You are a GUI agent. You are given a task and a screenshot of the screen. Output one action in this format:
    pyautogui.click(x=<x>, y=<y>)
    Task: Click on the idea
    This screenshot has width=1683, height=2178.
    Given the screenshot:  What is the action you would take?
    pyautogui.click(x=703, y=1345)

REQUIRED TASK: Lay out the listing above as a Markdown table with a Row column for the row number and a Line column for each line, skipping any blank lines.

IN RESPONSE:
| Row | Line |
|---|---|
| 1 | You are a GUI agent. You are given a task and a screenshot of the screen. Output one action in this format: |
| 2 |     pyautogui.click(x=<x>, y=<y>) |
| 3 |     Task: Click on the idea |
| 4 |     This screenshot has width=1683, height=2178. |
| 5 |     Given the screenshot:  What is the action you would take? |
| 6 |     pyautogui.click(x=703, y=1345) |